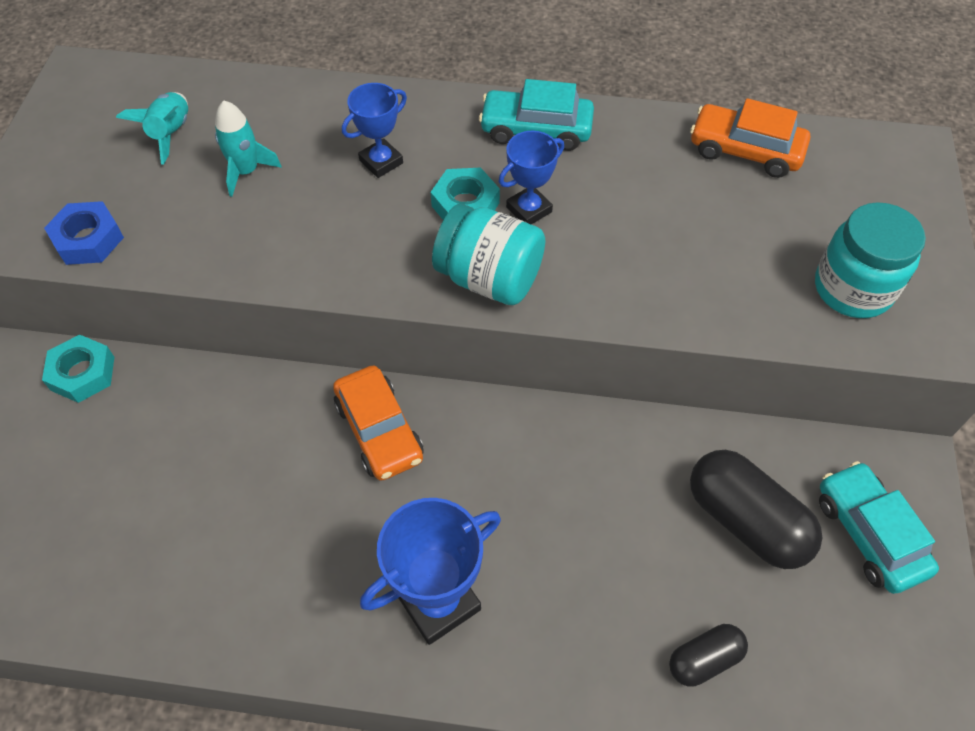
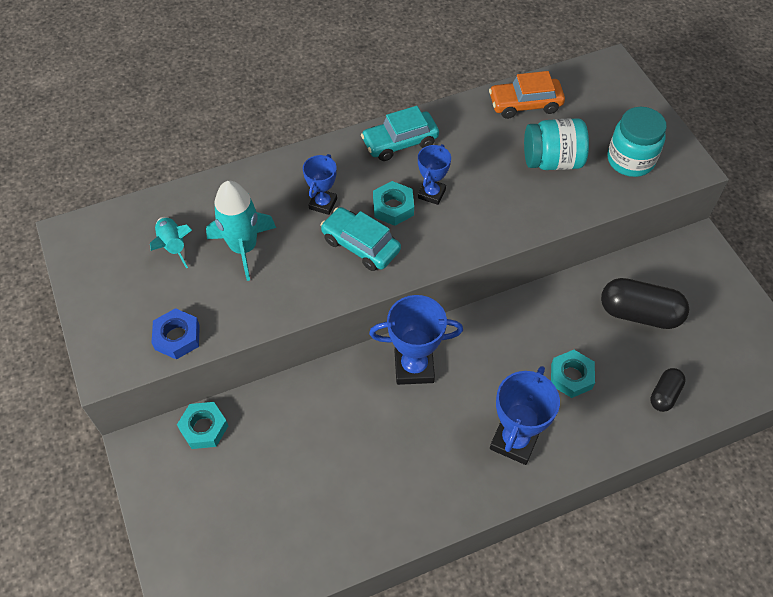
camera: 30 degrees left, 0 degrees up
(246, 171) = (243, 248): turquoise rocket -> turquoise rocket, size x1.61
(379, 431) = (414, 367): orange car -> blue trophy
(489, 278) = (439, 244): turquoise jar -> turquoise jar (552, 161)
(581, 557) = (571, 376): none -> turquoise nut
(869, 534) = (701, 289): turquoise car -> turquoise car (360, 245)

What is needed: Your task is to extract the lines running from the one with "(581, 557) = (571, 376): none" to the end of the material, inclusive, copying each exactly and adding nothing.

Result for this exercise:
(581, 557) = (571, 376): none -> turquoise nut
(869, 534) = (701, 289): turquoise car -> turquoise car (360, 245)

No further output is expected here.